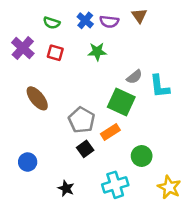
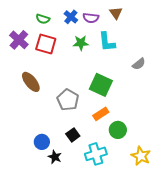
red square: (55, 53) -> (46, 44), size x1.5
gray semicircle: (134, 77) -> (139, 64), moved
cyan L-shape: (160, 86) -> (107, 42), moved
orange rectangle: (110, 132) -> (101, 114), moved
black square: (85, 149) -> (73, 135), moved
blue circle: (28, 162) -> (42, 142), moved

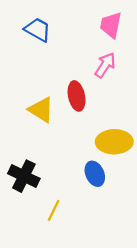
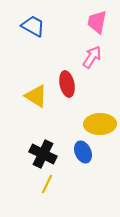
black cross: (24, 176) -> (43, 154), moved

◇ ◇ ◇

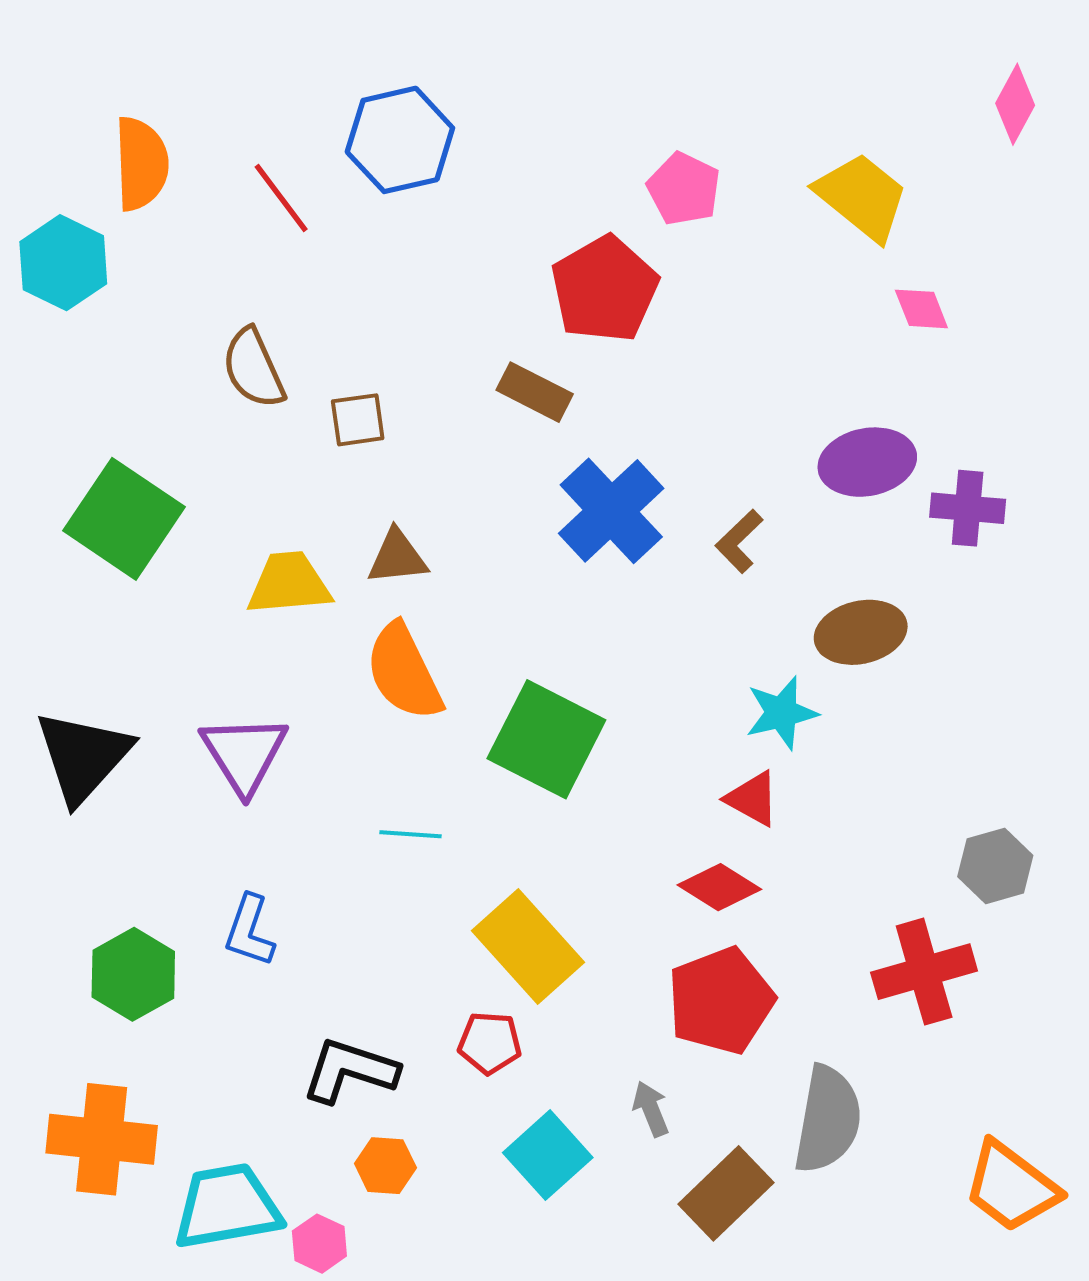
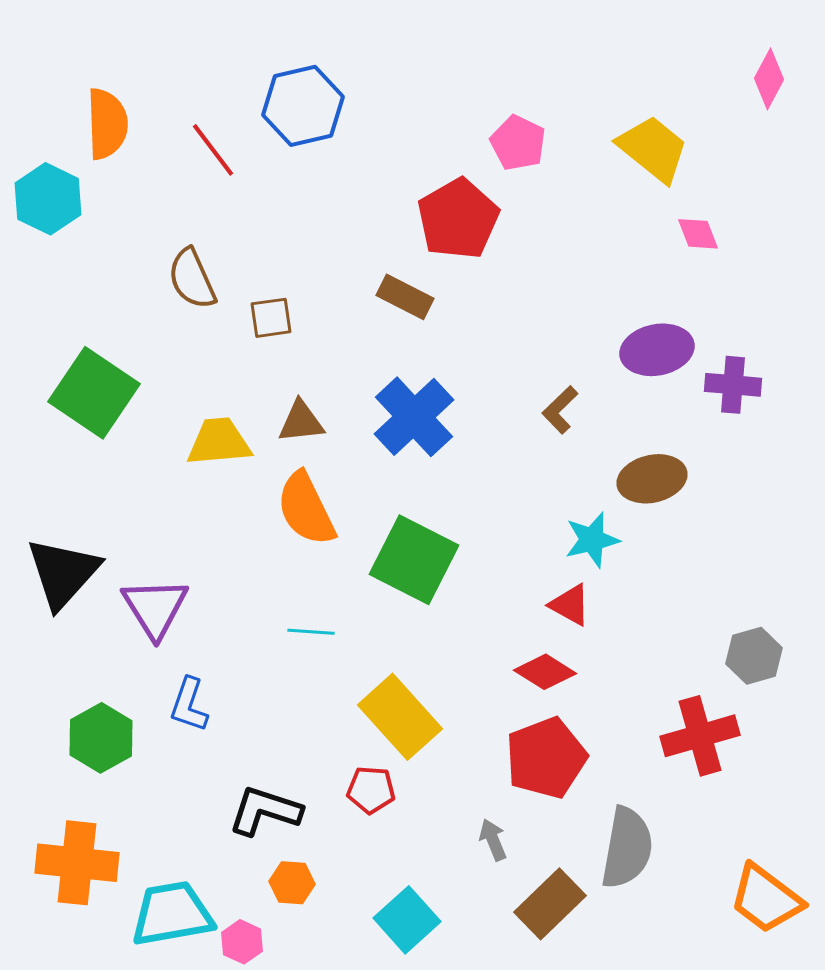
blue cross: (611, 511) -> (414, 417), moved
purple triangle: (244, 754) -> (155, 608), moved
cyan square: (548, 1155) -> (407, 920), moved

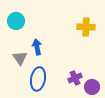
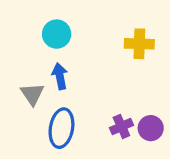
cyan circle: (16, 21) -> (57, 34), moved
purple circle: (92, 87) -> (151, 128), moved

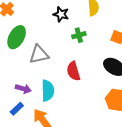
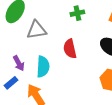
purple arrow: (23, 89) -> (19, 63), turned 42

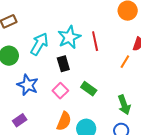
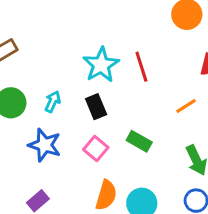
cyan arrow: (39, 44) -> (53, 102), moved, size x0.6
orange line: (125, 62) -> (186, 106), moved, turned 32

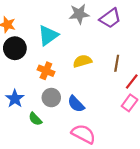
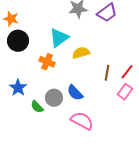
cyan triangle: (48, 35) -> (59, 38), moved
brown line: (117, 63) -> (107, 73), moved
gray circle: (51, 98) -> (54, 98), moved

◇ ◇ ◇

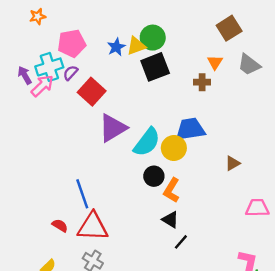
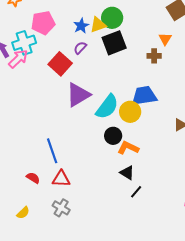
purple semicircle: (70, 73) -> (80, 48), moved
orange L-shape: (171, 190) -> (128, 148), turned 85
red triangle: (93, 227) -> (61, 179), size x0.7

◇ ◇ ◇

_What this task involves_. From the records above, output only the lines starting at the one containing "red square: (55, 53) -> (46, 44), size x1.5" and ending at the one containing "black cross: (24, 176) -> (43, 154), moved", word for word. Pictures stay out.

_Answer to the problem_.
red square: (55, 53) -> (46, 44), size x1.5
gray semicircle: (134, 77) -> (139, 64), moved
cyan L-shape: (160, 86) -> (107, 42), moved
orange rectangle: (110, 132) -> (101, 114), moved
black square: (85, 149) -> (73, 135), moved
blue circle: (28, 162) -> (42, 142), moved

black cross: (24, 176) -> (43, 154), moved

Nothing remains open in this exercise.